## Task instructions:
Below are entries; count each line that holds the word "first" and report the number without any other words.

Object matching data:
============

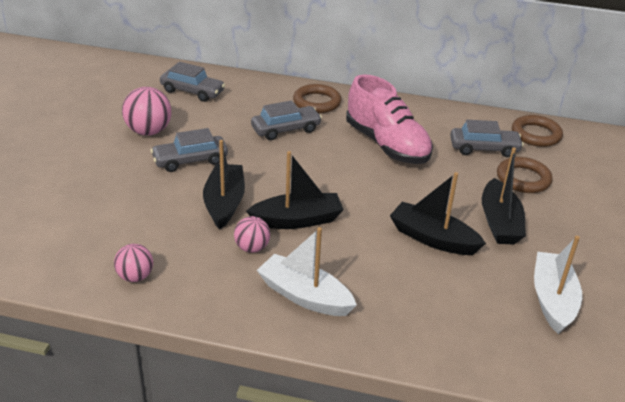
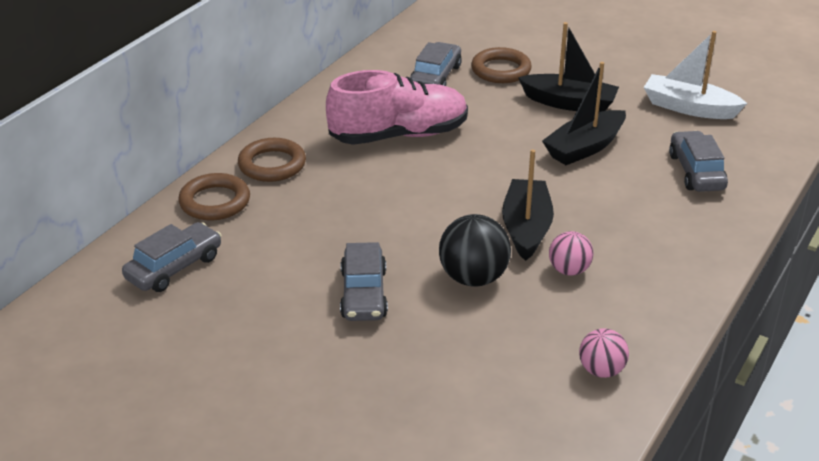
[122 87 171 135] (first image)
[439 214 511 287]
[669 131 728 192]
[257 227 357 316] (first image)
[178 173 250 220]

============

## Solution below:
2